---- Entries shown
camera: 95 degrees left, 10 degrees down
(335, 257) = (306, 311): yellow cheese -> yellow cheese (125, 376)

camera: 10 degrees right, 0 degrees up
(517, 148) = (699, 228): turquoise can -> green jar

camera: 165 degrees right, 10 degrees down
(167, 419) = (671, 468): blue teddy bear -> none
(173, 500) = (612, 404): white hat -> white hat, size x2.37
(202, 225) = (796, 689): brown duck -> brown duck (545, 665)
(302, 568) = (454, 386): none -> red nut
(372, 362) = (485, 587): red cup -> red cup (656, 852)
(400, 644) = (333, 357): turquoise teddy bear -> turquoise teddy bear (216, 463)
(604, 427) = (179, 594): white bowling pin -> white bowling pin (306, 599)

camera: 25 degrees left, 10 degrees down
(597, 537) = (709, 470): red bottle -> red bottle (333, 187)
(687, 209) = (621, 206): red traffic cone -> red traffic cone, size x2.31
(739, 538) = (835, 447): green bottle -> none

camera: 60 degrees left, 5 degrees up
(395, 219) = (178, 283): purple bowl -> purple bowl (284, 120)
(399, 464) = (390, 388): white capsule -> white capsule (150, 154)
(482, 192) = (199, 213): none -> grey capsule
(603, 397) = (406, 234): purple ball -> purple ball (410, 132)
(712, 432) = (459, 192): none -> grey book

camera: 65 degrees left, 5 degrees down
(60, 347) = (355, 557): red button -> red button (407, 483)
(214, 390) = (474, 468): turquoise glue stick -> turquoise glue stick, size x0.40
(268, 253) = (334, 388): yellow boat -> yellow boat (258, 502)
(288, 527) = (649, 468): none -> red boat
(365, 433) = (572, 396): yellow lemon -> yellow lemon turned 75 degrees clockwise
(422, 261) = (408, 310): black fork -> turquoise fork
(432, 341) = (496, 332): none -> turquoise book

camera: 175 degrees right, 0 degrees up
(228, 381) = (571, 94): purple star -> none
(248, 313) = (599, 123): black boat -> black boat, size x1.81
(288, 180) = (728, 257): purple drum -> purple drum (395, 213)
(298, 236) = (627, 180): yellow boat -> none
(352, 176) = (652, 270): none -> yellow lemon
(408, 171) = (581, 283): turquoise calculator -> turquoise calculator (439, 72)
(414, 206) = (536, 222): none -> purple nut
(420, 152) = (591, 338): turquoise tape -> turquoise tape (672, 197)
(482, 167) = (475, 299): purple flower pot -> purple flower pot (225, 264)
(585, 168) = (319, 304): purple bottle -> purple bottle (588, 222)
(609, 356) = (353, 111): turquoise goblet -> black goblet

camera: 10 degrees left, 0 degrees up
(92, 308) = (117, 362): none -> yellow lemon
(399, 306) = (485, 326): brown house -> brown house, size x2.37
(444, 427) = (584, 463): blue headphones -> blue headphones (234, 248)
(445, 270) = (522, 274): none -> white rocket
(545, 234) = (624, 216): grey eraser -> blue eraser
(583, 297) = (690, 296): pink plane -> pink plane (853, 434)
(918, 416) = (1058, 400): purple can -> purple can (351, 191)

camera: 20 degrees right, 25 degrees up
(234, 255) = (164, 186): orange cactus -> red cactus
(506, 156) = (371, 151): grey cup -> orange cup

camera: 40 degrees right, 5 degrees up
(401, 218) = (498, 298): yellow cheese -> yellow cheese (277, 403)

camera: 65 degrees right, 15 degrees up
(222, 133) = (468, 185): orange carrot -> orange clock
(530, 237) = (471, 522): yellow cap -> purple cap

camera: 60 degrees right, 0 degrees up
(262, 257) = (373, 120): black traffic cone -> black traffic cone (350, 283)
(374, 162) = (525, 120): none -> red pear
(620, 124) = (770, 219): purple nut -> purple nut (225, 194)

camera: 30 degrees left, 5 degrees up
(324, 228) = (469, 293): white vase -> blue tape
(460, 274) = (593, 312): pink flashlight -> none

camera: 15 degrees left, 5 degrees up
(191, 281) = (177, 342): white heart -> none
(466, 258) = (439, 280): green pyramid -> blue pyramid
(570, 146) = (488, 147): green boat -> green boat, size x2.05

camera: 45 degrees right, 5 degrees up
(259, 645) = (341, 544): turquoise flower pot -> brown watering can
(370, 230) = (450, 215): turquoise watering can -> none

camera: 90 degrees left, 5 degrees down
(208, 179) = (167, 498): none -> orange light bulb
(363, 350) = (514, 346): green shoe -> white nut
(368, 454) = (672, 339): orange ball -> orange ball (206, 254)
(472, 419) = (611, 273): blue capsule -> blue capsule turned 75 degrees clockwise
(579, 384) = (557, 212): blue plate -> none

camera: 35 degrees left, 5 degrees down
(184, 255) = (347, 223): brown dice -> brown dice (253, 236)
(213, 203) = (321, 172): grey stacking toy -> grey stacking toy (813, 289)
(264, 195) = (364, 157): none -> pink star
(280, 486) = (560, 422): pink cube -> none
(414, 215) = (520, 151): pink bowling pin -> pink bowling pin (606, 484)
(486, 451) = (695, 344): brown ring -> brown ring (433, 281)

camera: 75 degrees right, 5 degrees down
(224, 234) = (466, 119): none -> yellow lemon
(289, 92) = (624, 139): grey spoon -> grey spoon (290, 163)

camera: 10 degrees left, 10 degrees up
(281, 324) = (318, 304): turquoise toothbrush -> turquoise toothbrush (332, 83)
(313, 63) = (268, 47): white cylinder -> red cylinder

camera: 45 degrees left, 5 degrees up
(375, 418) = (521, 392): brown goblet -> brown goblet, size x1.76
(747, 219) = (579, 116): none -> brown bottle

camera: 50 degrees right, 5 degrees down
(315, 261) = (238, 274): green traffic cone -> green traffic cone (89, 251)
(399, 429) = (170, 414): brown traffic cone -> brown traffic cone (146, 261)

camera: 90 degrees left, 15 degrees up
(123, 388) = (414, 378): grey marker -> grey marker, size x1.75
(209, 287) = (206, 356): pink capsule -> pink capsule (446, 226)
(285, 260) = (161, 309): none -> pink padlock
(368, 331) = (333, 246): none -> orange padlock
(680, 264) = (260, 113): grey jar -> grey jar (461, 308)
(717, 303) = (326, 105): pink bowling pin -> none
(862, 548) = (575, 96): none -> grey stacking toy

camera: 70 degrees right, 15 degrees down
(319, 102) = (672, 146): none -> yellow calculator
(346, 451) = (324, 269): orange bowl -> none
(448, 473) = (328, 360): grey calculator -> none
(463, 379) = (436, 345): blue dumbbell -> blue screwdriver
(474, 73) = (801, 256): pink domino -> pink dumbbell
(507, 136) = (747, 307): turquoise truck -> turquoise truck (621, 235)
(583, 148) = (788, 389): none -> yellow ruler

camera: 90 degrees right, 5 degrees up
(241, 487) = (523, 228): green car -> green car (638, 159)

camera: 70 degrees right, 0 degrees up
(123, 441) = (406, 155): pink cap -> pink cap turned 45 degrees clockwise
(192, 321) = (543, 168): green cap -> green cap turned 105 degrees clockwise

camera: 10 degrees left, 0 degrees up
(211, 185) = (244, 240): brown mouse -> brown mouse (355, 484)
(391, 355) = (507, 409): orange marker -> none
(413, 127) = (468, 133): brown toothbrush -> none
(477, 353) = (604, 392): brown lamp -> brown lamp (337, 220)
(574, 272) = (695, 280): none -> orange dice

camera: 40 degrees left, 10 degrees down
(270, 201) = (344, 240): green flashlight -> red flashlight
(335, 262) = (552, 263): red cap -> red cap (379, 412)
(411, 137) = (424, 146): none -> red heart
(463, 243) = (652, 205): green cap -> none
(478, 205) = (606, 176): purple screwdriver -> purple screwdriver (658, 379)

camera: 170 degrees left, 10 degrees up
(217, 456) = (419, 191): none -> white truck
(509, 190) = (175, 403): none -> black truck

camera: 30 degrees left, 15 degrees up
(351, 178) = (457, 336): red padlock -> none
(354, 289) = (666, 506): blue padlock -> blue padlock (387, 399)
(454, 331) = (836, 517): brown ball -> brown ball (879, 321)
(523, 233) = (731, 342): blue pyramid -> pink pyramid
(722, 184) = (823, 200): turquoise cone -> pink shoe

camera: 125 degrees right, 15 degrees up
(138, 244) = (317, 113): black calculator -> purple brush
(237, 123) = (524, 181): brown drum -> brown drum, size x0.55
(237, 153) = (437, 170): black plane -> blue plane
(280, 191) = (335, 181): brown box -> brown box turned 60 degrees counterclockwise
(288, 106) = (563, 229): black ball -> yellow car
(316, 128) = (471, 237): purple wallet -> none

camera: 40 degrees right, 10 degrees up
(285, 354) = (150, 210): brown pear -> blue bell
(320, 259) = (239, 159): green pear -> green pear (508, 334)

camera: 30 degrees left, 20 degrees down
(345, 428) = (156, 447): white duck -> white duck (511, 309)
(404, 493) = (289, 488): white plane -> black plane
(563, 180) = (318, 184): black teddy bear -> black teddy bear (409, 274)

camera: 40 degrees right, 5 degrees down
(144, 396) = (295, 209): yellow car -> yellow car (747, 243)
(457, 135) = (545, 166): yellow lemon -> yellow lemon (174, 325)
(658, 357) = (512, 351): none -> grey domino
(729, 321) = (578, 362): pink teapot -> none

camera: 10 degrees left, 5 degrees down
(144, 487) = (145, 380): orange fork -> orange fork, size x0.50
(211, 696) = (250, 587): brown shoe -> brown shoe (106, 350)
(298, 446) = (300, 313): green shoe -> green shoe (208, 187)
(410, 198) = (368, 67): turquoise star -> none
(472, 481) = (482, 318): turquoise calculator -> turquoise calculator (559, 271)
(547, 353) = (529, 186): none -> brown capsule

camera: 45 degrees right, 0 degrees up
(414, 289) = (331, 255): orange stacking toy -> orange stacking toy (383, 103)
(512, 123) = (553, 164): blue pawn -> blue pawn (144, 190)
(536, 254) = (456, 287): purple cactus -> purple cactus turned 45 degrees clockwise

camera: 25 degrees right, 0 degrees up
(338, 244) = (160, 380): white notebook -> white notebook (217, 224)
--------
• **What is being asked**
If a line holds the string "toothbrush", it counts; please state how many such lines there are in the data, with nothing more.

• **Answer to this exercise**
2